_TASK TO COMPLETE_. I would like the entries transcribed word for word, please, with the pictures removed.

Dataset entries
•••••

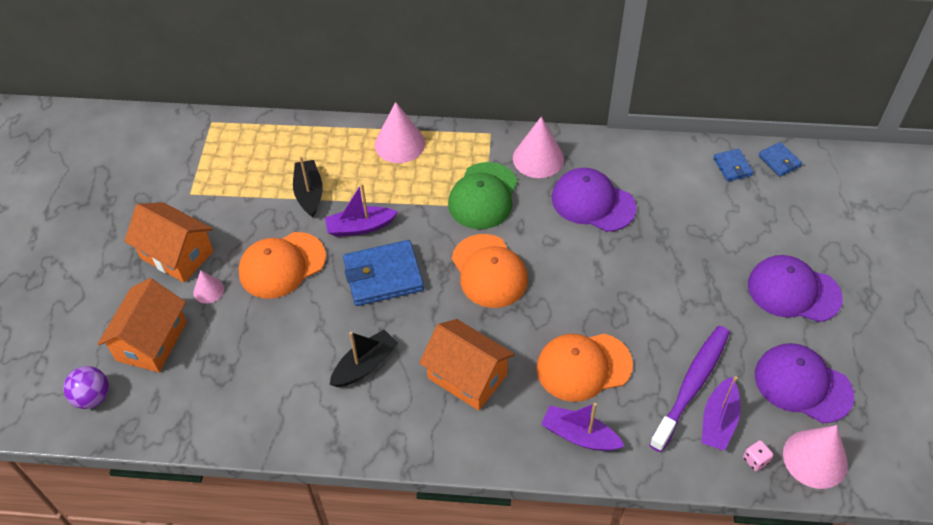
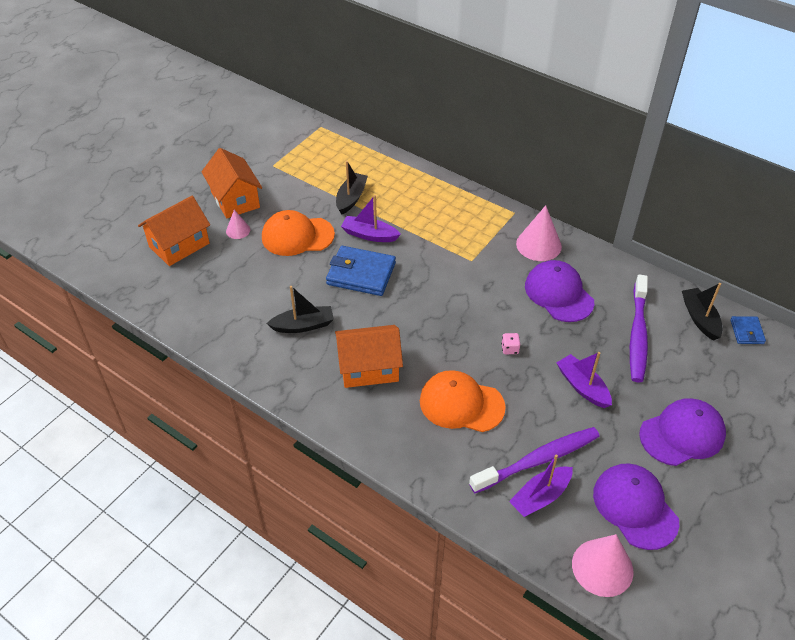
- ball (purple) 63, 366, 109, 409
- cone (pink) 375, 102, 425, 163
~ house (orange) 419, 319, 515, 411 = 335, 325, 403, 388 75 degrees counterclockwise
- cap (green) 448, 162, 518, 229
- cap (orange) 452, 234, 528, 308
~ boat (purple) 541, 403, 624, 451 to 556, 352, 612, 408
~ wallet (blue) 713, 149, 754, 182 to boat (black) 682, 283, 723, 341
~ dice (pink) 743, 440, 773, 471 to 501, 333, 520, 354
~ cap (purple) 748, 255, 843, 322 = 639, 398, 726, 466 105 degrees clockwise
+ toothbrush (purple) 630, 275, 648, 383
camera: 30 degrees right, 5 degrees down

•••••

_SOLUTION FOR THIS EXERCISE_.
- ball (purple) 63, 366, 109, 409
- cone (pink) 375, 102, 425, 163
~ house (orange) 419, 319, 515, 411 = 335, 325, 403, 388 75 degrees counterclockwise
- cap (green) 448, 162, 518, 229
- cap (orange) 452, 234, 528, 308
~ boat (purple) 541, 403, 624, 451 to 556, 352, 612, 408
~ wallet (blue) 713, 149, 754, 182 to boat (black) 682, 283, 723, 341
~ dice (pink) 743, 440, 773, 471 to 501, 333, 520, 354
~ cap (purple) 748, 255, 843, 322 = 639, 398, 726, 466 105 degrees clockwise
+ toothbrush (purple) 630, 275, 648, 383
camera: 30 degrees right, 5 degrees down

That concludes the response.